HOW TO COMPLETE THIS TASK =
Exactly the lines below, starting with the one containing "white capsule: 4 -> 5" and going on through the one containing "grey headphones: 4 -> 5", must be reproduced, both ends included, and no pictures with them.

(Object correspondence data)

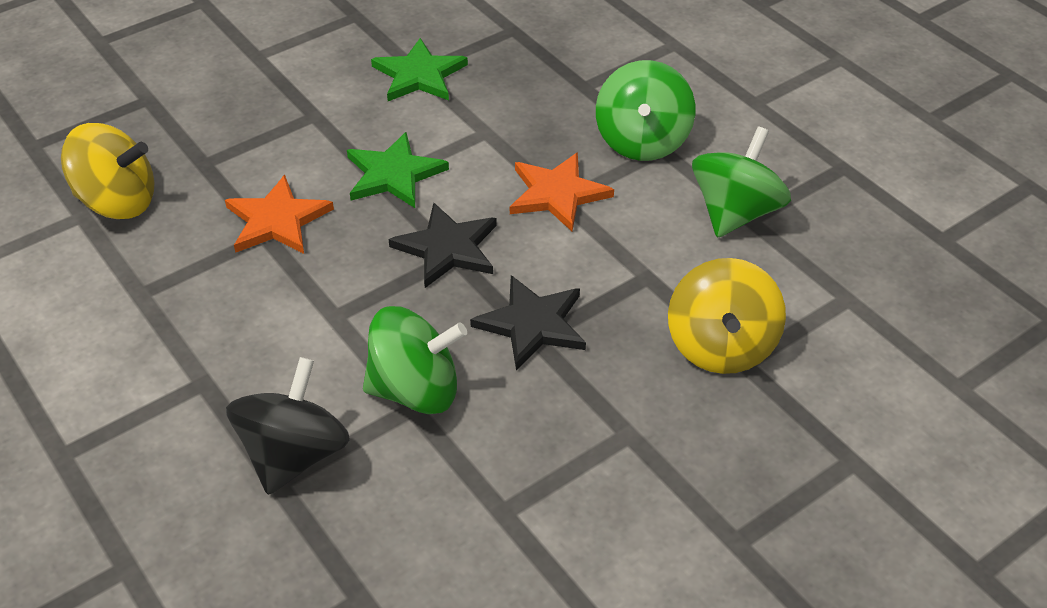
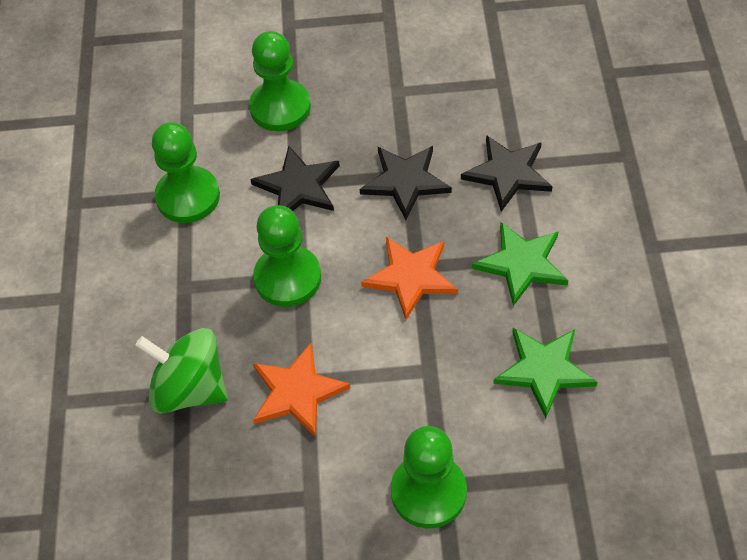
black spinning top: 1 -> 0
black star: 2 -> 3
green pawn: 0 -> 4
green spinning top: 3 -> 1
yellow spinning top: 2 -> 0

* * *

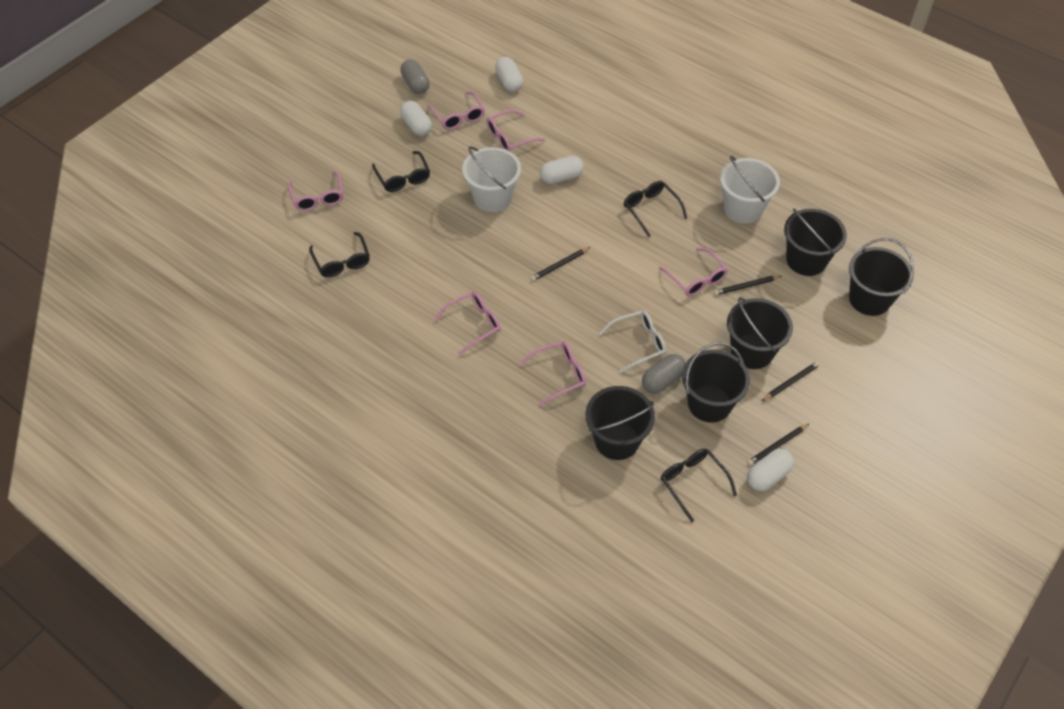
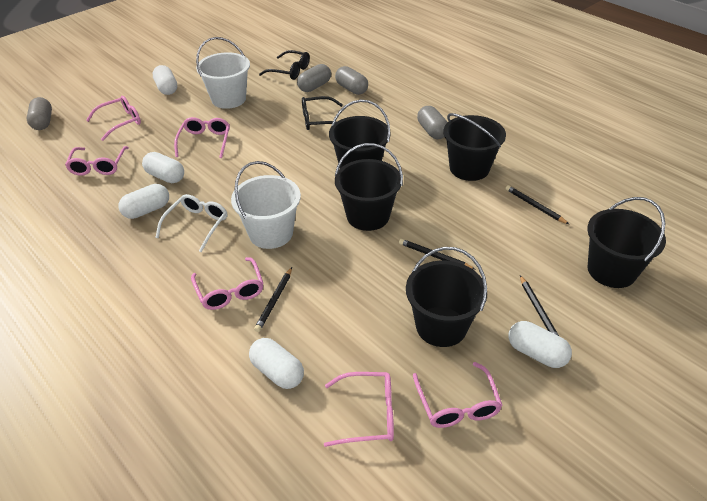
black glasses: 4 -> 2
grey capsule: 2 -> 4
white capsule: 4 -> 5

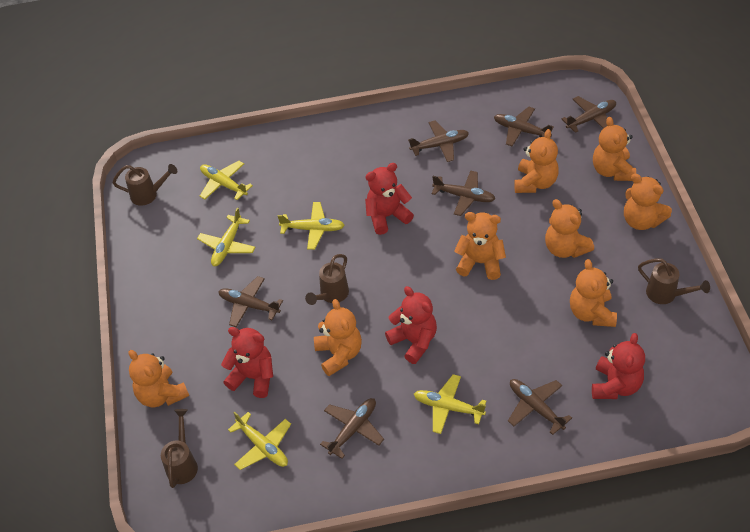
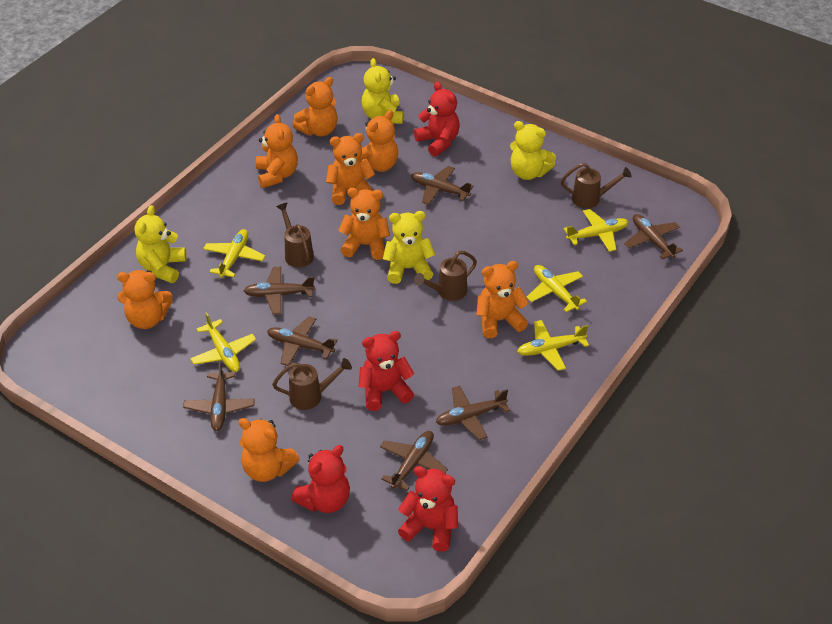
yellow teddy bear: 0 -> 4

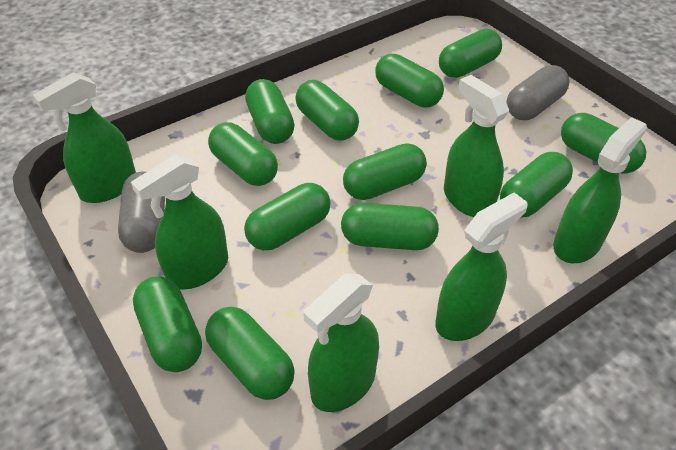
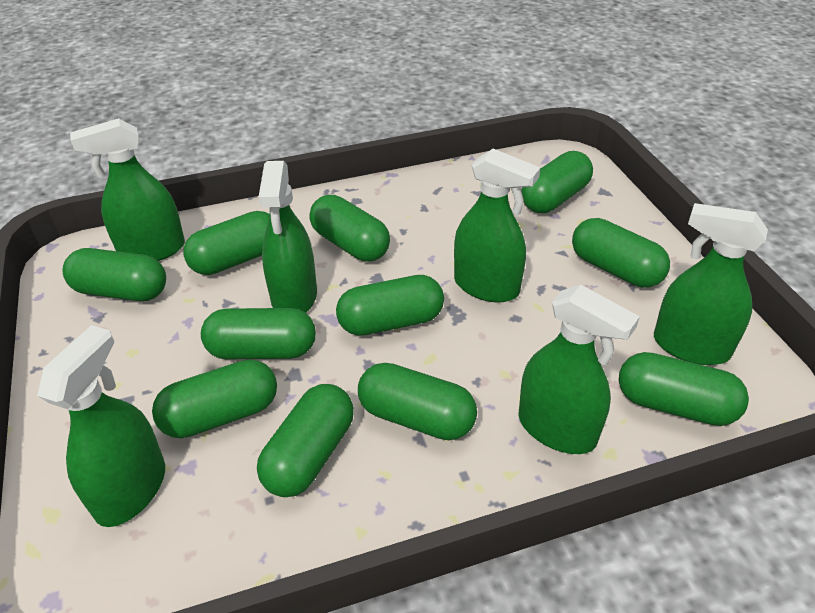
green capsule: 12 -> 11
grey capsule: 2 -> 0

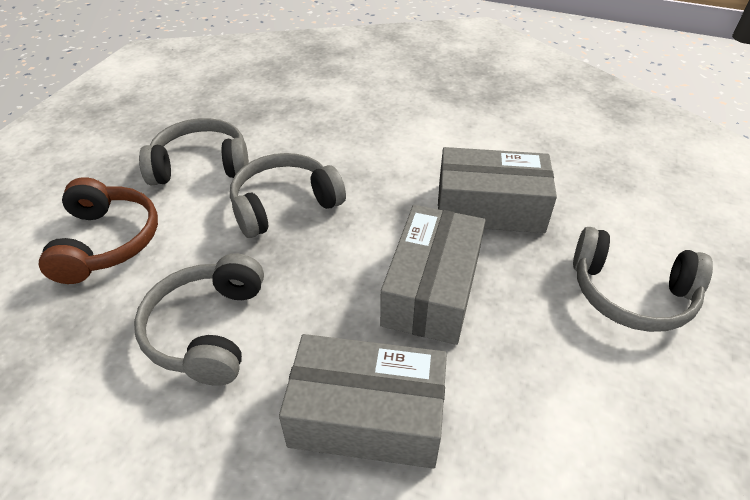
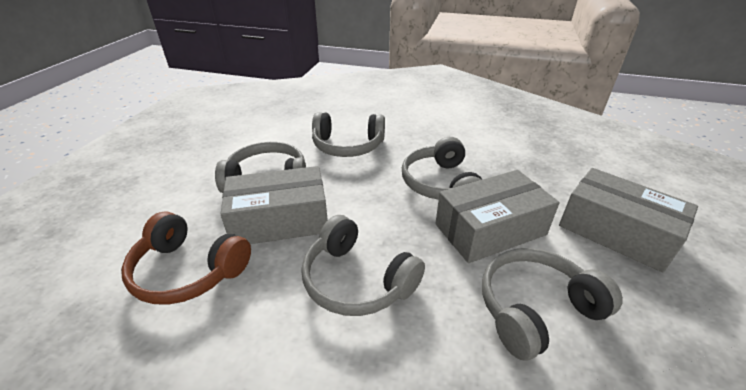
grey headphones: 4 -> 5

EXERCISE OUTPUT =
white capsule: 4 -> 5

yellow teddy bear: 0 -> 4

green capsule: 12 -> 11
grey capsule: 2 -> 0

grey headphones: 4 -> 5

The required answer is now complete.